*** DATA FOR ANALYSIS ***

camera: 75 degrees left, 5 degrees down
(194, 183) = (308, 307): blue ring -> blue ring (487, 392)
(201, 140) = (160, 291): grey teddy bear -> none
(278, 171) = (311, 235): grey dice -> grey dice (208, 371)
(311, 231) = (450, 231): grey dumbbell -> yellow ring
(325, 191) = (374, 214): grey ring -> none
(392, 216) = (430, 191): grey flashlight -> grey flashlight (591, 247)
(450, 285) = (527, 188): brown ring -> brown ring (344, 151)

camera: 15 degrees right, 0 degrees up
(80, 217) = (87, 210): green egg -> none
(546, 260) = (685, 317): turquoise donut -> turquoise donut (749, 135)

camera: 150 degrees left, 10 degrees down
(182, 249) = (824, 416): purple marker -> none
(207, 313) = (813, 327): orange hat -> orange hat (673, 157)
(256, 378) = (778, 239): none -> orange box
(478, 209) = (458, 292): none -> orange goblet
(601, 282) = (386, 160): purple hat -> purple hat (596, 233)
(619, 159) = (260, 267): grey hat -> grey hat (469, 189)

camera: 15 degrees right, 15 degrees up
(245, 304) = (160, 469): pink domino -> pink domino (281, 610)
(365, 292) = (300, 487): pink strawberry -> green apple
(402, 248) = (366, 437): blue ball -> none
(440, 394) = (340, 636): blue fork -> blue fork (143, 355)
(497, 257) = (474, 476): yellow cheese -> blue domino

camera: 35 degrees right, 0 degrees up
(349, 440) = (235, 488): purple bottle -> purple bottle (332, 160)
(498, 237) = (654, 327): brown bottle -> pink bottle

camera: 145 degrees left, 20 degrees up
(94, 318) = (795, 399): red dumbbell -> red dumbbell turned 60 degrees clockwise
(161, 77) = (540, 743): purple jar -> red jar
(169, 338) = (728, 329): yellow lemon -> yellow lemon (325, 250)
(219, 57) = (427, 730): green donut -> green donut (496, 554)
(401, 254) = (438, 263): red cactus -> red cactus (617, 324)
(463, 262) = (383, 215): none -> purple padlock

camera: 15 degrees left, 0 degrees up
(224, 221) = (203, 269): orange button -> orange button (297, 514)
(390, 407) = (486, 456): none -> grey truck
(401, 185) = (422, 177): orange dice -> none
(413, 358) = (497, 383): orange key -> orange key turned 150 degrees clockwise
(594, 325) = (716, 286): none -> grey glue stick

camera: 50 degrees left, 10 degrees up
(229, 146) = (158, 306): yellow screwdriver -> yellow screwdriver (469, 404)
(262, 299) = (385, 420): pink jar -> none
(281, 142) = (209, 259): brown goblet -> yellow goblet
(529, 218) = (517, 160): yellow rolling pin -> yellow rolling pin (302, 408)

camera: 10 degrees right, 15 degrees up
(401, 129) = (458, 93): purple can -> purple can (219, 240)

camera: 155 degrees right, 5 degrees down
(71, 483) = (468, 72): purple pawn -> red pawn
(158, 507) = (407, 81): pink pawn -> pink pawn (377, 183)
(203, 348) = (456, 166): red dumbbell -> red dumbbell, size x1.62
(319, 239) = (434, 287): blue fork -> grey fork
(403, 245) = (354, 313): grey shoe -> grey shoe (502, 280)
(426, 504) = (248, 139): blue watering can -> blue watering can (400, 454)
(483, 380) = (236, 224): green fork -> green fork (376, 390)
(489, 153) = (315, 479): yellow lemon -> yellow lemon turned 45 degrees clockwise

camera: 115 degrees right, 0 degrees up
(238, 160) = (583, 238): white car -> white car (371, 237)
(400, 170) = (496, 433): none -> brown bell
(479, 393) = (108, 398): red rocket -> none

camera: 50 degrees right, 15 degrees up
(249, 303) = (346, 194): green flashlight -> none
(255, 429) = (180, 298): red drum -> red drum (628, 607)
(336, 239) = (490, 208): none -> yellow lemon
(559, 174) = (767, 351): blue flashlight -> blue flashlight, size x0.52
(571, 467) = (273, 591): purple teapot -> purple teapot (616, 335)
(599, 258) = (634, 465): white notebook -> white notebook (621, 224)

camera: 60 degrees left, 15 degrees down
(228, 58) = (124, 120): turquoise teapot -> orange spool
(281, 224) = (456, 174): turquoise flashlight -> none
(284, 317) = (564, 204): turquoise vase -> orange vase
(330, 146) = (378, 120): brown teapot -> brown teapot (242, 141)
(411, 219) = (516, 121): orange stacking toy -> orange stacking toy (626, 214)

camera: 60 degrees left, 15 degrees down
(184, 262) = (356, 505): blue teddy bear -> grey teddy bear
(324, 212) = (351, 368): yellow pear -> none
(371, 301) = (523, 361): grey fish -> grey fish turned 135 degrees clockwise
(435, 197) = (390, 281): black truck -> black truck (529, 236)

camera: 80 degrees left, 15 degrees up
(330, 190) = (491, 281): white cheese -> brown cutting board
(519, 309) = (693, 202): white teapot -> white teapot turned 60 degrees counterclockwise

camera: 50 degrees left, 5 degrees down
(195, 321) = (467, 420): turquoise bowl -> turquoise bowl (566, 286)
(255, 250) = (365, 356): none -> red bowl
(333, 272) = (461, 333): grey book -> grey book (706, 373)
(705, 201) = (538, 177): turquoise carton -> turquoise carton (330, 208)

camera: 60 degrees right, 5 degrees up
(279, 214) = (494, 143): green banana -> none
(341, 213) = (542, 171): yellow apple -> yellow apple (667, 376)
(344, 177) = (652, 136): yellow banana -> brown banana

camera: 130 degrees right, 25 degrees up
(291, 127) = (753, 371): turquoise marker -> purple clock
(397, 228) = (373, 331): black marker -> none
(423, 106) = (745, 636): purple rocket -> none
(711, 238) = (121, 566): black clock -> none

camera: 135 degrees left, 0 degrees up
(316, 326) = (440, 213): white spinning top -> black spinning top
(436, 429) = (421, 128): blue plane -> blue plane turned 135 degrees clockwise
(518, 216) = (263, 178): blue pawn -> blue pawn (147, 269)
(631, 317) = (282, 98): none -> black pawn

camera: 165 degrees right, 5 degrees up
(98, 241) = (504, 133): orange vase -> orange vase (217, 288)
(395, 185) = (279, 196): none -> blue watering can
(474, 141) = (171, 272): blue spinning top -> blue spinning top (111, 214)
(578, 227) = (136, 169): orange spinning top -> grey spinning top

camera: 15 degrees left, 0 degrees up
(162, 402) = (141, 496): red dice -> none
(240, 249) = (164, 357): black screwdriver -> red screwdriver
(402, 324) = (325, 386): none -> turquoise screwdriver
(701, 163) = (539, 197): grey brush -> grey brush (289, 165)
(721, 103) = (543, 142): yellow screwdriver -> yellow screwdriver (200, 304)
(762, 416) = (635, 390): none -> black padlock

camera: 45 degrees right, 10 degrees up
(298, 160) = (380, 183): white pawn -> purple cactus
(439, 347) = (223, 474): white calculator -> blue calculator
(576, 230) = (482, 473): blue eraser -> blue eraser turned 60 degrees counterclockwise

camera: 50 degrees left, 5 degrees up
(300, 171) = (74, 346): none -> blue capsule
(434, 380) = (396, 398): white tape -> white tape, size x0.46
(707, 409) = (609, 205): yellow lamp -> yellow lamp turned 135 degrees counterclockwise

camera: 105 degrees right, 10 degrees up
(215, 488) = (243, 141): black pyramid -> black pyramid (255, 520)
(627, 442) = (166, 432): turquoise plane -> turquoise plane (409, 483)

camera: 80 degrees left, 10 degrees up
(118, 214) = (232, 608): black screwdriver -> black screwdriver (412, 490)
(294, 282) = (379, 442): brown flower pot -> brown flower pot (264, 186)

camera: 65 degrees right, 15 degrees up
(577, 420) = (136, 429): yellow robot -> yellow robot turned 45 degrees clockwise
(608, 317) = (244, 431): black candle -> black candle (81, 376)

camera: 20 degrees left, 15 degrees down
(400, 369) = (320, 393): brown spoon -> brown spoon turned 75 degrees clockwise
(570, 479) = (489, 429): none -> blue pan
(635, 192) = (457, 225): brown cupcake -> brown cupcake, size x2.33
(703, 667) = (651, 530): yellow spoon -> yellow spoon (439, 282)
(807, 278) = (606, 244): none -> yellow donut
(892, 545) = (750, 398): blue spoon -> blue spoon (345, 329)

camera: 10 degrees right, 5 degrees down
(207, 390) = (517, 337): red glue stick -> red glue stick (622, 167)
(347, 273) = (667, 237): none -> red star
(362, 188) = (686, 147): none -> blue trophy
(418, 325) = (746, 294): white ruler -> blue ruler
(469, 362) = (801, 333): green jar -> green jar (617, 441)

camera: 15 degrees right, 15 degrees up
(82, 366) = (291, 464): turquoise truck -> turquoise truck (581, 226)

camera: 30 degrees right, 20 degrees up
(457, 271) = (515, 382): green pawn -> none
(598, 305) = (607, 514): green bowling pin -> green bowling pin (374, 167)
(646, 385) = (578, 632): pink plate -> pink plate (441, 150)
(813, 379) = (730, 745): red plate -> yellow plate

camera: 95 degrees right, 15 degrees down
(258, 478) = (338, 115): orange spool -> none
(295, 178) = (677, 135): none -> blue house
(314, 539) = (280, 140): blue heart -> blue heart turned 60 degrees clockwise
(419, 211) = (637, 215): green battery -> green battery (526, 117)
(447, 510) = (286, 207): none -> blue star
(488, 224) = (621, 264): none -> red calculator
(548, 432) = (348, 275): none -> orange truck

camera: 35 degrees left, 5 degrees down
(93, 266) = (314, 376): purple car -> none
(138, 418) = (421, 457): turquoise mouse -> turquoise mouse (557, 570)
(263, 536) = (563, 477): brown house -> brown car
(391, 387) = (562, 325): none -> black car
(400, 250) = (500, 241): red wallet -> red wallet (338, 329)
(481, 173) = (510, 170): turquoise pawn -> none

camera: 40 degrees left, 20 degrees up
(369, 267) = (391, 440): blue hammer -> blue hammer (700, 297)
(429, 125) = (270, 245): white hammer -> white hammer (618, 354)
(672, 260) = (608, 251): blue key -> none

*** End of DATA FOR ANALYSIS ***

#### EXERCISE REQUIREMENTS
Find every line above that contains the word "flashlight", and return each one.

#### OUTPUT OF THE TASK
(392, 216) = (430, 191): grey flashlight -> grey flashlight (591, 247)
(249, 303) = (346, 194): green flashlight -> none
(559, 174) = (767, 351): blue flashlight -> blue flashlight, size x0.52
(281, 224) = (456, 174): turquoise flashlight -> none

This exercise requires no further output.